[Stored entries]
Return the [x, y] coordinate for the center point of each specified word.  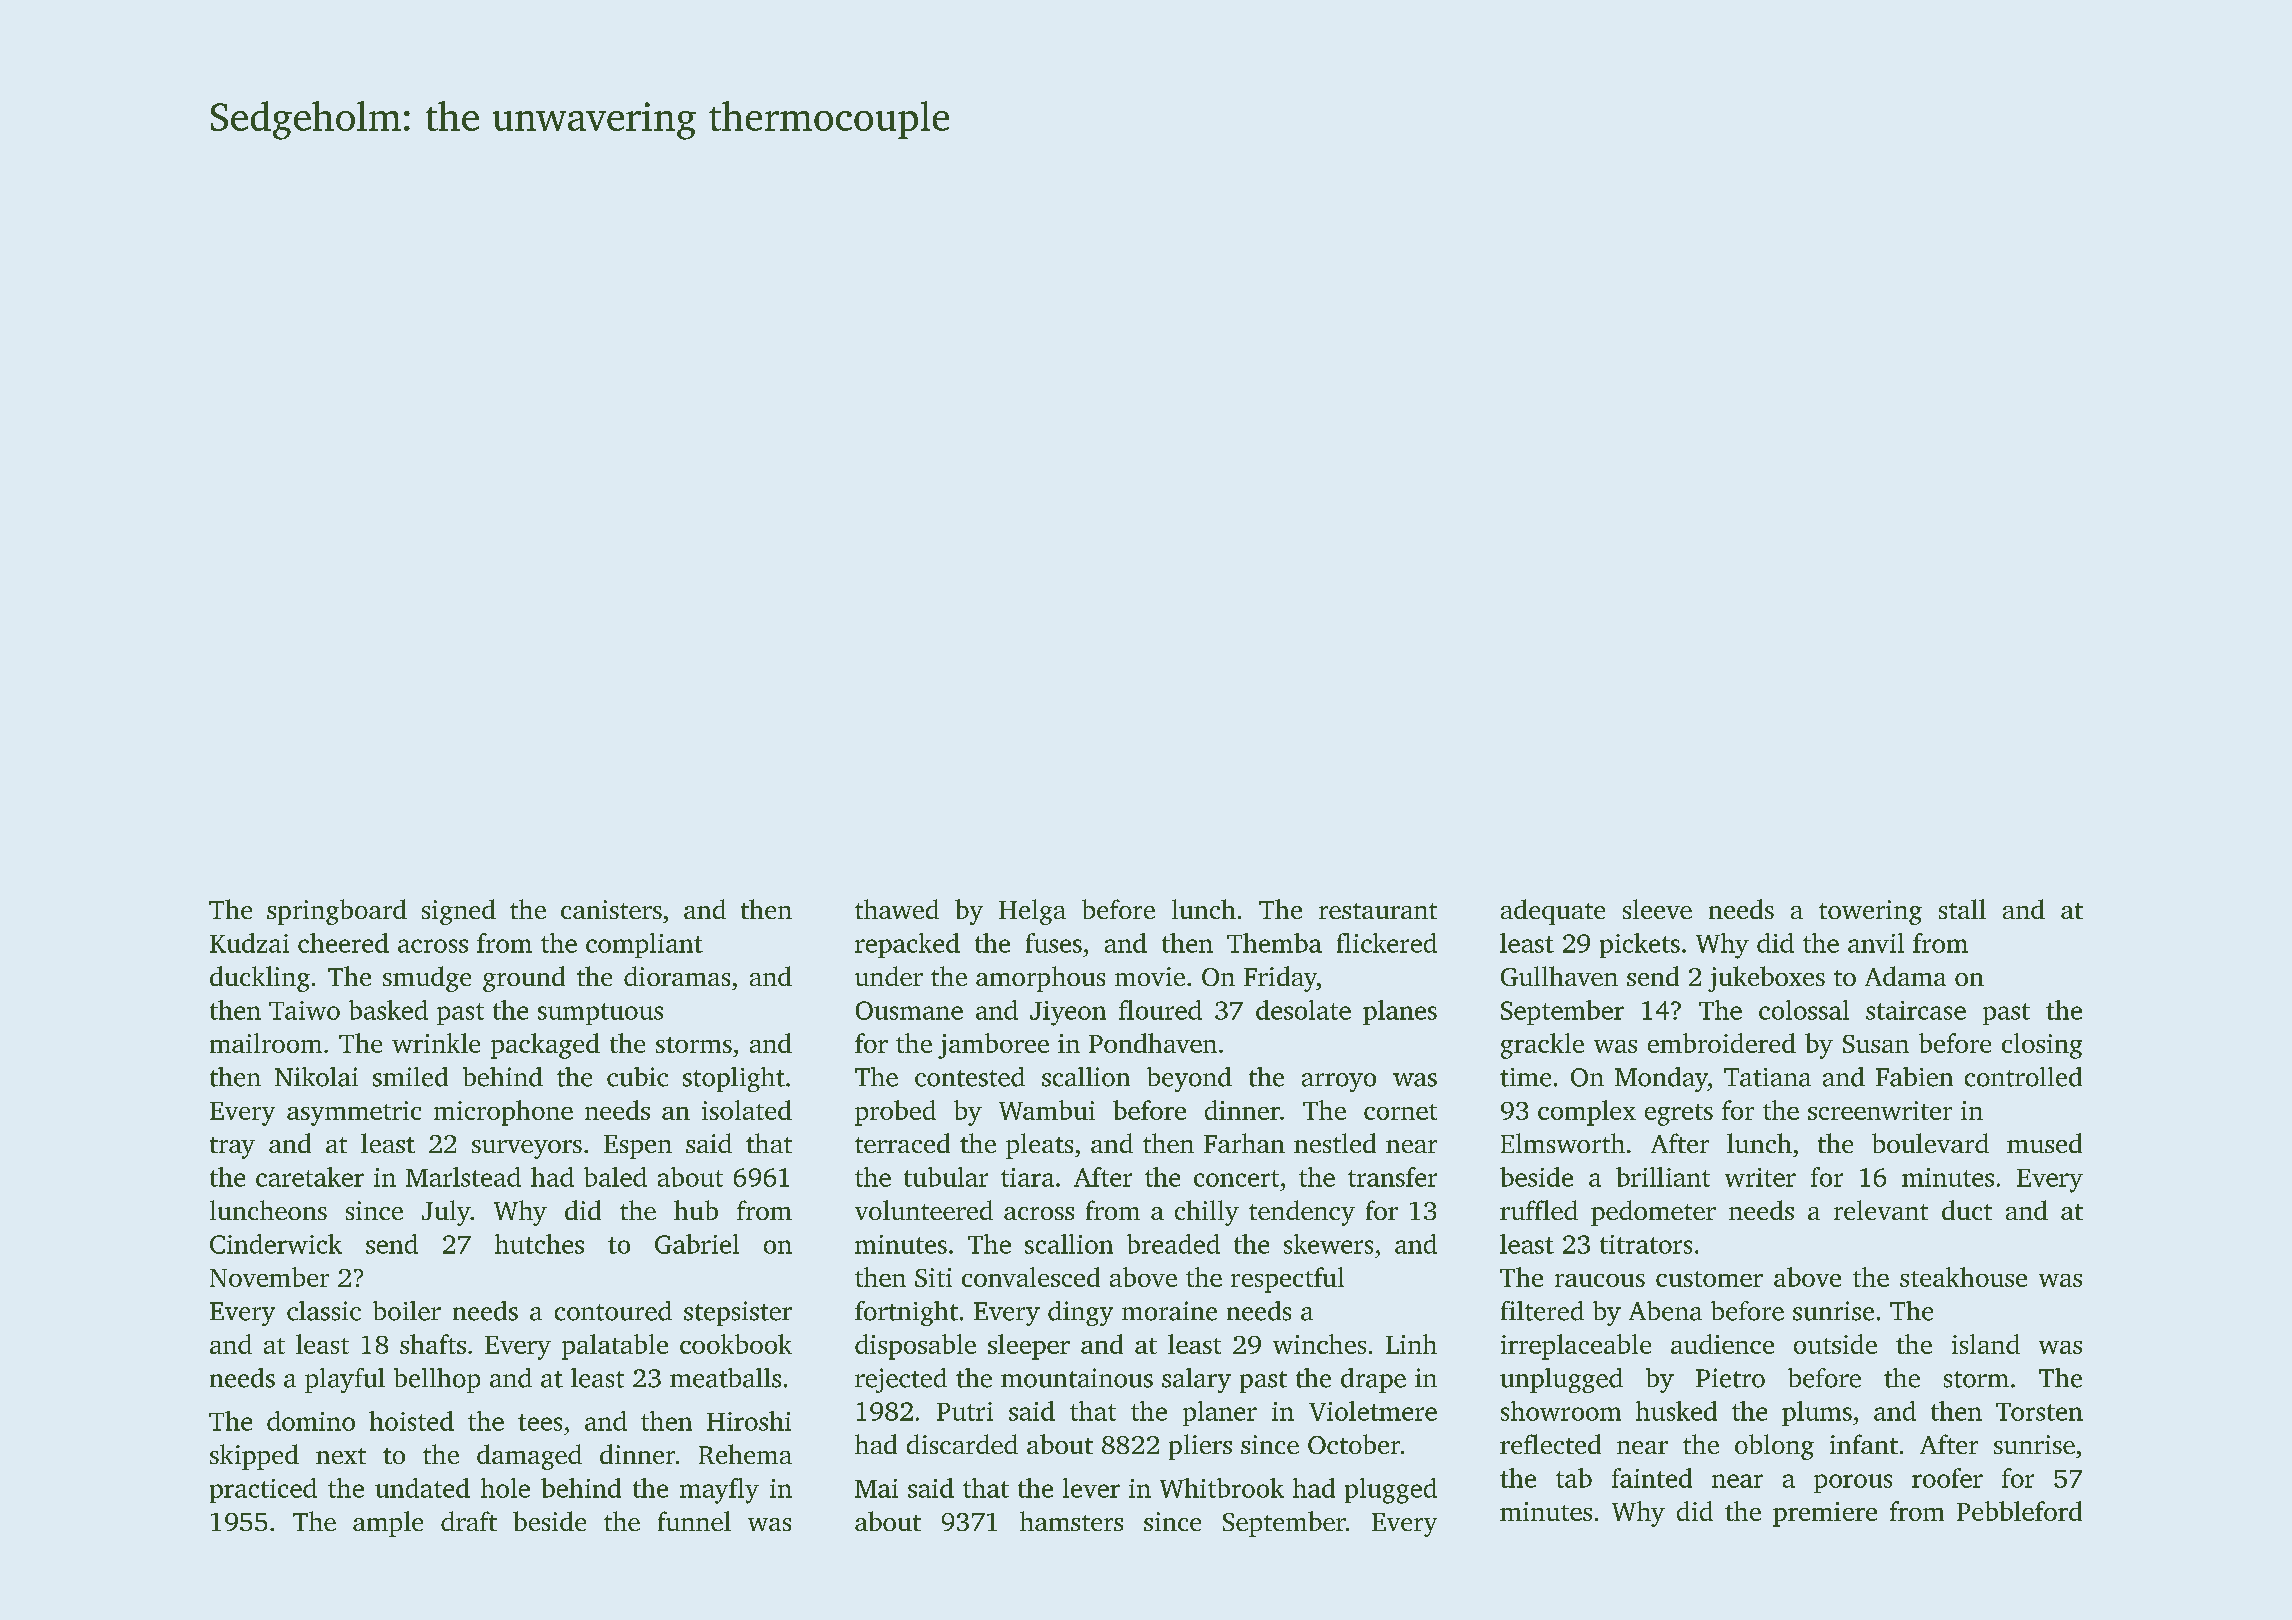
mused [2044, 1143]
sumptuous [600, 1014]
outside [1835, 1344]
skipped [254, 1457]
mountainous [1077, 1378]
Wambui [1047, 1110]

**Exercise aim:**
Please pull every line from the records above, word for word, and leave the picture out of your answer.

**Exercise result:**
Return the [x, y] coordinate for the center point of each specified word.  
mused [2044, 1143]
sumptuous [600, 1014]
outside [1835, 1344]
skipped [254, 1457]
mountainous [1077, 1378]
Wambui [1047, 1110]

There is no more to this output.